Required action: From the records below, take each line where the string "RUSSET" shows up and copy it.

Data excerpts:
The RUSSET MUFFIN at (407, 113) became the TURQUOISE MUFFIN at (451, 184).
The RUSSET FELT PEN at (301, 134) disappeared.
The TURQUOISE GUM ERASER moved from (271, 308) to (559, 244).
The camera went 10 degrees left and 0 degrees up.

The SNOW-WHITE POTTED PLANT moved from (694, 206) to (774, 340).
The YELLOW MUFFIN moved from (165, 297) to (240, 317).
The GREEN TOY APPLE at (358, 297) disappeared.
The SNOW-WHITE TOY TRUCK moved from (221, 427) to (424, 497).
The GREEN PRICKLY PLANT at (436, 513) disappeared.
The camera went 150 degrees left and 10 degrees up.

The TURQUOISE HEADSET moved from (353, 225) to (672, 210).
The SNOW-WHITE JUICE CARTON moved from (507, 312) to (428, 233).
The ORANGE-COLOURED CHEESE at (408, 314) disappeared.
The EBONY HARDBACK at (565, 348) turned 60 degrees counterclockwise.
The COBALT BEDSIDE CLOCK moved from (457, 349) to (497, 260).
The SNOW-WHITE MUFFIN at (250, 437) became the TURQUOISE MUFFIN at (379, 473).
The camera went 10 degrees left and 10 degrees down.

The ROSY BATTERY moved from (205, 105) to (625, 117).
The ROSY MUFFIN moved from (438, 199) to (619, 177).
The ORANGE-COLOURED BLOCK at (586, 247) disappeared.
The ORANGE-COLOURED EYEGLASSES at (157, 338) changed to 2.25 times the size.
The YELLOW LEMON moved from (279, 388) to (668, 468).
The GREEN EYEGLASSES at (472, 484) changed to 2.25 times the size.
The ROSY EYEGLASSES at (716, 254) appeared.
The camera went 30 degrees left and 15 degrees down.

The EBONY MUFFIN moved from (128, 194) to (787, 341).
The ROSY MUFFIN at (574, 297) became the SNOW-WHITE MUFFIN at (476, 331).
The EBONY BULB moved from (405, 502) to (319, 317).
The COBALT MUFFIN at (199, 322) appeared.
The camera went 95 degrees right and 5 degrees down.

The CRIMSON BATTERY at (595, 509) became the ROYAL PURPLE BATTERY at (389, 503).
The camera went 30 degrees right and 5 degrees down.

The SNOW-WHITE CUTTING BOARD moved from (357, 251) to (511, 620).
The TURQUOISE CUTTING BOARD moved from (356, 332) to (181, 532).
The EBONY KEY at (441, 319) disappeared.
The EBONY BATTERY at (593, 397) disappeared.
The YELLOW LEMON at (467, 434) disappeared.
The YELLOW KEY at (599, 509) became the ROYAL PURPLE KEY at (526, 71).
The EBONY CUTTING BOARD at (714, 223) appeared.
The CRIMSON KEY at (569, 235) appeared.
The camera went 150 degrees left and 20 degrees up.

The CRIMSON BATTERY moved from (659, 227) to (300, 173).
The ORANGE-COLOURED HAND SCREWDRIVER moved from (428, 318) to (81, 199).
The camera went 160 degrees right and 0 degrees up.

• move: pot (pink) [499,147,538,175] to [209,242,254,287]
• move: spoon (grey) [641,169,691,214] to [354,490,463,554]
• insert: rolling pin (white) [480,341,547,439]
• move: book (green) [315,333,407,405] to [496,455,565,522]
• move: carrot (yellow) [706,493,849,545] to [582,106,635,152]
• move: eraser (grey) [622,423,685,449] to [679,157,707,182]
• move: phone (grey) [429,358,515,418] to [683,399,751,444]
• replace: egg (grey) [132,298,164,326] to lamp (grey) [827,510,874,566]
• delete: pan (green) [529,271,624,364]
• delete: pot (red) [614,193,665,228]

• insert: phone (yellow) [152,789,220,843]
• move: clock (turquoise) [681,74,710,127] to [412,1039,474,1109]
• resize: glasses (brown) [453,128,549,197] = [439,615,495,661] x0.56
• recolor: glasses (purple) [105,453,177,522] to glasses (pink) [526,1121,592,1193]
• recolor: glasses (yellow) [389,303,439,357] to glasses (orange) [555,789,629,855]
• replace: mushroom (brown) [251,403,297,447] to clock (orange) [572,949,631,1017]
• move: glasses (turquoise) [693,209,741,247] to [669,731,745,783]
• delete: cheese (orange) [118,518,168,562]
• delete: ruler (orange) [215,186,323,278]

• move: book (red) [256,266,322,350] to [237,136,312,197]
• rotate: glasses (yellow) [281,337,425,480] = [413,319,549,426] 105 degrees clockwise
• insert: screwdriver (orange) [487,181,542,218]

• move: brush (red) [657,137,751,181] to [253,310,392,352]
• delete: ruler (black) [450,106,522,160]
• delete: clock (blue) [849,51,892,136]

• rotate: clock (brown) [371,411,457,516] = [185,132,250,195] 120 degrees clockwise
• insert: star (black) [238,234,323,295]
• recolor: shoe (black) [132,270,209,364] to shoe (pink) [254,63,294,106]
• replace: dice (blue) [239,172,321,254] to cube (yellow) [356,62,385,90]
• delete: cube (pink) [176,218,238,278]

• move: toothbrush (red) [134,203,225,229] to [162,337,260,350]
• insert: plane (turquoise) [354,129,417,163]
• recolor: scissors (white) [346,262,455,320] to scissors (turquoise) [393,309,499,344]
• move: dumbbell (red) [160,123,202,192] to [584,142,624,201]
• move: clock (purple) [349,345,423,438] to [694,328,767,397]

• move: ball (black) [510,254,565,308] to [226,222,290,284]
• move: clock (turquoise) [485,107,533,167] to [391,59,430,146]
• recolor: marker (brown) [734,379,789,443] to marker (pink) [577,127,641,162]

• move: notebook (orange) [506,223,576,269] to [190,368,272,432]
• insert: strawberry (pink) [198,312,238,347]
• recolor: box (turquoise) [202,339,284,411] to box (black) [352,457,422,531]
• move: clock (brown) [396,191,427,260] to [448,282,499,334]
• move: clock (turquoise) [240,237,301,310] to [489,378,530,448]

Answer below:
The RUSSET MUFFIN at (407, 113) became the TURQUOISE MUFFIN at (451, 184).
The RUSSET FELT PEN at (301, 134) disappeared.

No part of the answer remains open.